Extracted data entries -
--------------------------------------------------

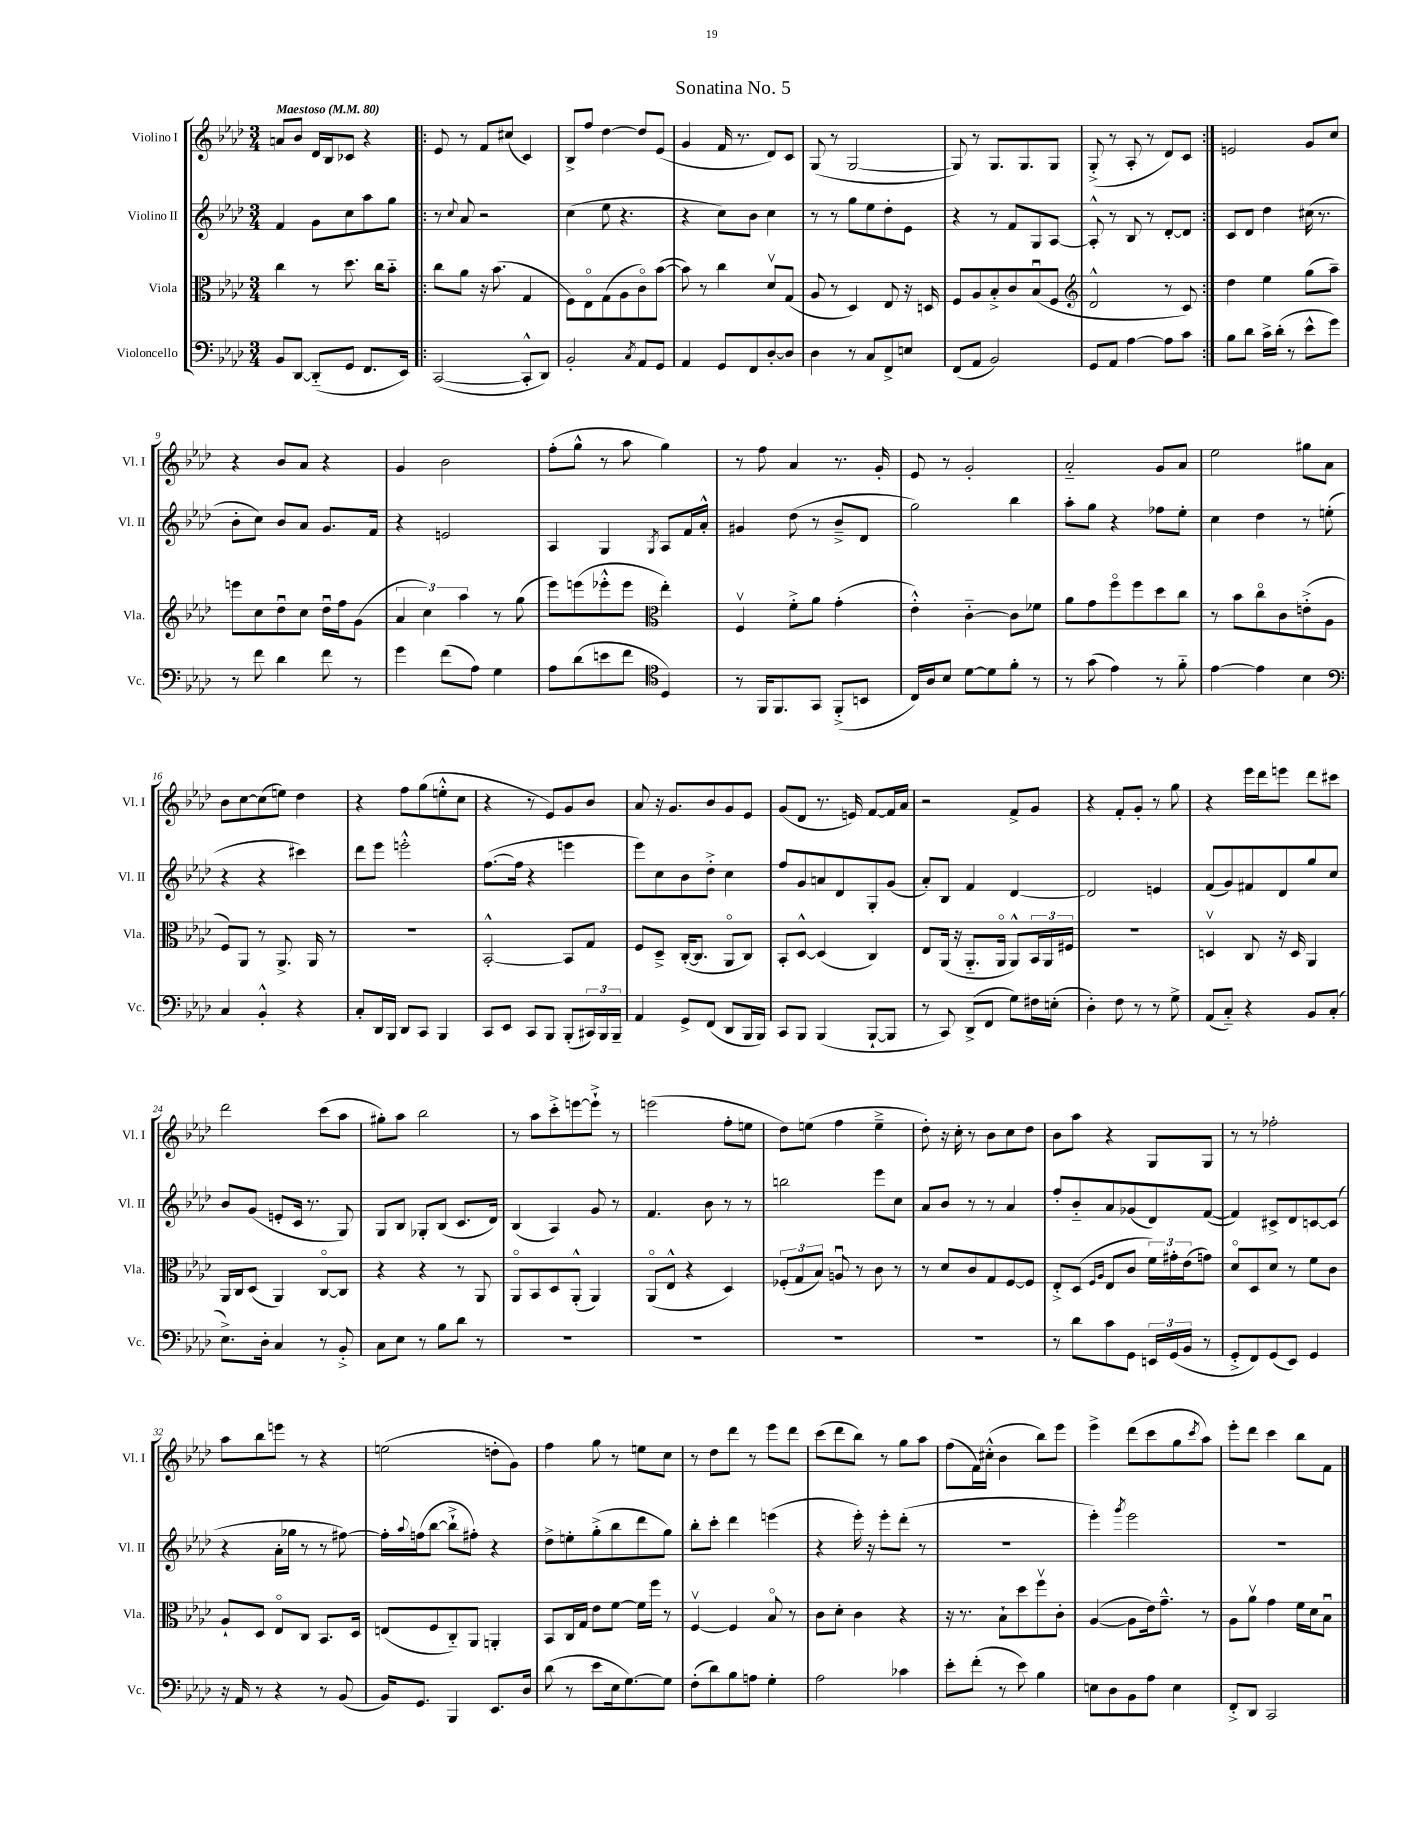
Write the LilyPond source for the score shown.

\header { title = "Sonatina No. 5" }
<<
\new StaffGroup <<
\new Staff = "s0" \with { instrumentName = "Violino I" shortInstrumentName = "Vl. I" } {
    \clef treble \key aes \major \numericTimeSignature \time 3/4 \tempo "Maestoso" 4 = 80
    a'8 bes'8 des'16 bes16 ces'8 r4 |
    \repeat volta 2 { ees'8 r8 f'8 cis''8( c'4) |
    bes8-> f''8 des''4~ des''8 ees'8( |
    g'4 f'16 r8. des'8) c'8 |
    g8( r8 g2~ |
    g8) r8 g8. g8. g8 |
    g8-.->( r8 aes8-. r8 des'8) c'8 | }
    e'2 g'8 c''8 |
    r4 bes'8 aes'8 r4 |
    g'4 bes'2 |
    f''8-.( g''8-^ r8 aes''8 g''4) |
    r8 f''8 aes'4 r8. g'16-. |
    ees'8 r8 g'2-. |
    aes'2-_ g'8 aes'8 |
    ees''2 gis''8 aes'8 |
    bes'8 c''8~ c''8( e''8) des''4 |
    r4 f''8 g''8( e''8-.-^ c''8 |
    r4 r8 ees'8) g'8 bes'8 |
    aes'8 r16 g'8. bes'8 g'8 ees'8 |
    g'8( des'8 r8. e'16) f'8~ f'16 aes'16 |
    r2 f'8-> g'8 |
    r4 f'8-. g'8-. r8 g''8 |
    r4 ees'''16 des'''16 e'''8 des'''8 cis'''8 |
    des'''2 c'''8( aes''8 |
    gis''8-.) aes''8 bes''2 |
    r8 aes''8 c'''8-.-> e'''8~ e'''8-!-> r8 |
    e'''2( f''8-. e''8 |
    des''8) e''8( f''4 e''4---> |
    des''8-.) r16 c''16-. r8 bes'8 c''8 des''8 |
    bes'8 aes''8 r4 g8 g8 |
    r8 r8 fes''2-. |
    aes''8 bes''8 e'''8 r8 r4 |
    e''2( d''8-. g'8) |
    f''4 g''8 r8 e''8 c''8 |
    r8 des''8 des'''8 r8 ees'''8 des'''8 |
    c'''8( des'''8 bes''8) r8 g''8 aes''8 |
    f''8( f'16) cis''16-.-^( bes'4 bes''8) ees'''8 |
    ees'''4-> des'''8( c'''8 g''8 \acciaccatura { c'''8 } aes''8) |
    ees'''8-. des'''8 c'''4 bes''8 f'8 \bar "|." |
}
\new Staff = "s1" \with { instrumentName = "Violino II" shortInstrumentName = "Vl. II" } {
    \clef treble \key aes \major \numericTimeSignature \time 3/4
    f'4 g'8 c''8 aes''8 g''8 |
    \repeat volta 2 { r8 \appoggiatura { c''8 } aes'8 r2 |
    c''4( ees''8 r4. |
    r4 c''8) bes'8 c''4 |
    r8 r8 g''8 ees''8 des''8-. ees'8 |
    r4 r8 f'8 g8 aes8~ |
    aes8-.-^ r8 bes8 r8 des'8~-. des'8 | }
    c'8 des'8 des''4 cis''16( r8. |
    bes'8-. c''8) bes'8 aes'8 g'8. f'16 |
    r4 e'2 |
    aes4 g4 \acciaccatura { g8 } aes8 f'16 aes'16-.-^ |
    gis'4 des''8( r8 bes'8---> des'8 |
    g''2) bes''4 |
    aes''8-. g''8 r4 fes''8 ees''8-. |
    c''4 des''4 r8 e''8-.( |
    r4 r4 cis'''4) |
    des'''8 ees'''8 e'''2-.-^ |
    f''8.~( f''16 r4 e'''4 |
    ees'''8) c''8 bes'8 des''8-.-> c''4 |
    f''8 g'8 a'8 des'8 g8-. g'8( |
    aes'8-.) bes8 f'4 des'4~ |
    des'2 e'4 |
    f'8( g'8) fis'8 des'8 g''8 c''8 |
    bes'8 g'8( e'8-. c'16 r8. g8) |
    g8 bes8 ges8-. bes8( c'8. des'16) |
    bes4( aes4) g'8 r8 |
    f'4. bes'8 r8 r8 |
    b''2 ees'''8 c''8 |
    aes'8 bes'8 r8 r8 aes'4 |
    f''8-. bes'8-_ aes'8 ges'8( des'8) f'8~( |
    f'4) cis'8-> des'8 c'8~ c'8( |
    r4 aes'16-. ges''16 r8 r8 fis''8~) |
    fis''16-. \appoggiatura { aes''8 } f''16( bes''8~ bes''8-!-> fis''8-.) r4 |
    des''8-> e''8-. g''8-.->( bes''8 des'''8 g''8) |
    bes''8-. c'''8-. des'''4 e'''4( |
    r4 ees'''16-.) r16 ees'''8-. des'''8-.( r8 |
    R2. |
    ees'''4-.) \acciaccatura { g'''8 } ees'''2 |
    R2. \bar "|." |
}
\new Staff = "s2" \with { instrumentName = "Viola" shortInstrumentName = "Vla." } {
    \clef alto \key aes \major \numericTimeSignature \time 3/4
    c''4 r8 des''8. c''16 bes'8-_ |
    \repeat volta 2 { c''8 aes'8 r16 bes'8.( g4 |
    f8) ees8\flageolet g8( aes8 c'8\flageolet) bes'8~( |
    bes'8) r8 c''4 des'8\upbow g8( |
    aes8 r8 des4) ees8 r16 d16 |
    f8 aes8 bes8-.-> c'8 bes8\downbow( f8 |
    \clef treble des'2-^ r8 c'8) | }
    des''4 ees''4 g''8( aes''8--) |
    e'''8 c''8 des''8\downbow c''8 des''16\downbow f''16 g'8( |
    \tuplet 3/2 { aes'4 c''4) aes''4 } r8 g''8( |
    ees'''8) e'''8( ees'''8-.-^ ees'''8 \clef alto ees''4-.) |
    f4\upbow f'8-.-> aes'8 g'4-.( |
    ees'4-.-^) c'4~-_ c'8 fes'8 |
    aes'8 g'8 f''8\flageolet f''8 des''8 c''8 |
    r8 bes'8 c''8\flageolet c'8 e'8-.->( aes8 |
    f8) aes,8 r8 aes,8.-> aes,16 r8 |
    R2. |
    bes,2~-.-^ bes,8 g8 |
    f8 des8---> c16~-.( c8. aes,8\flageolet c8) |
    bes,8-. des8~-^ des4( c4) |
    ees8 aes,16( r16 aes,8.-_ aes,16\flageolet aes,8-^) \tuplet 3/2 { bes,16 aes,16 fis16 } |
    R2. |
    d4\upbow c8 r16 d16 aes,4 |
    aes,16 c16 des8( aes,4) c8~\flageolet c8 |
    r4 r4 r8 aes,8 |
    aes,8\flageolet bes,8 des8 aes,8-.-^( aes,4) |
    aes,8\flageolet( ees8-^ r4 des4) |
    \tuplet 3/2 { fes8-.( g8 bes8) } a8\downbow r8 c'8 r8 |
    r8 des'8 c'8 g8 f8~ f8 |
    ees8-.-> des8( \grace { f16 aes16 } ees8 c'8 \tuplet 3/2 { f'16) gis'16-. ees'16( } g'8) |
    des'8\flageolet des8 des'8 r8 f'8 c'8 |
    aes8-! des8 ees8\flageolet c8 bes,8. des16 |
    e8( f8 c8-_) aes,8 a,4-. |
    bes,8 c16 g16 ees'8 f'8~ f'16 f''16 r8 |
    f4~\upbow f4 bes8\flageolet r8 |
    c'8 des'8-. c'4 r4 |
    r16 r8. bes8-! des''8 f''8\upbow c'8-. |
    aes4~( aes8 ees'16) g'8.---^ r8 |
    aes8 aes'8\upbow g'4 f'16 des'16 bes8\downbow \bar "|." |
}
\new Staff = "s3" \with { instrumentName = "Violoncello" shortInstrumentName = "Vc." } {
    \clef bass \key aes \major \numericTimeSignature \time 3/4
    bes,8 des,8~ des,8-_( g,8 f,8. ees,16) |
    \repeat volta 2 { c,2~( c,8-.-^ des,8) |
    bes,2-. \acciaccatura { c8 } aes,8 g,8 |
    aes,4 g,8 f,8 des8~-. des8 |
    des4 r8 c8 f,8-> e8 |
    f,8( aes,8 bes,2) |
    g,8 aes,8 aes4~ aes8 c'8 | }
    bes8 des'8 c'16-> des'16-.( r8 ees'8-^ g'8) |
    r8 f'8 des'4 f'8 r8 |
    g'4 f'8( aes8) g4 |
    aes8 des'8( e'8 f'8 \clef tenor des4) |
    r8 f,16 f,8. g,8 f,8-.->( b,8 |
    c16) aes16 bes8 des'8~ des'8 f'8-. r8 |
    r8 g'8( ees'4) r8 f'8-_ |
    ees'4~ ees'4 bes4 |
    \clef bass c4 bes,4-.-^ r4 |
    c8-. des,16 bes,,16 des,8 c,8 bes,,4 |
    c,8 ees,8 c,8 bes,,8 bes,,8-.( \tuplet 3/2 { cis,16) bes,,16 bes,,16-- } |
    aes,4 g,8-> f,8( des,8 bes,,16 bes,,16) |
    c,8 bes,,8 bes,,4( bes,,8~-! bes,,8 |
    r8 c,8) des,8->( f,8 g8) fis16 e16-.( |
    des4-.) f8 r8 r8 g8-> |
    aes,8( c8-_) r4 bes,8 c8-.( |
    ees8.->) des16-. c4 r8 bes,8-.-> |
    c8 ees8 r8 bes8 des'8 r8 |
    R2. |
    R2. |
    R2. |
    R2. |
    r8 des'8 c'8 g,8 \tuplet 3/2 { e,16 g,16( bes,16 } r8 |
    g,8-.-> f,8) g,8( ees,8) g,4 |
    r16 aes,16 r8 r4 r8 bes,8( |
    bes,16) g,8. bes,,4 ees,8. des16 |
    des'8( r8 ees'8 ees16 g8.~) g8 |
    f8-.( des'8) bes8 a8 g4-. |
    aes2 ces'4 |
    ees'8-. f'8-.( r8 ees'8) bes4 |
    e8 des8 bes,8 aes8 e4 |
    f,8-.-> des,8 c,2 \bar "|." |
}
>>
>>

--------------------------------------------------

Given exercise - Pull out every line of the listing above that contains the string "major", treating uppercase and lowercase as different.

Answer for the task -
    \clef treble \key aes \major \numericTimeSignature \time 3/4 \tempo "Maestoso" 4 = 80
    \clef treble \key aes \major \numericTimeSignature \time 3/4
    \clef alto \key aes \major \numericTimeSignature \time 3/4
    \clef bass \key aes \major \numericTimeSignature \time 3/4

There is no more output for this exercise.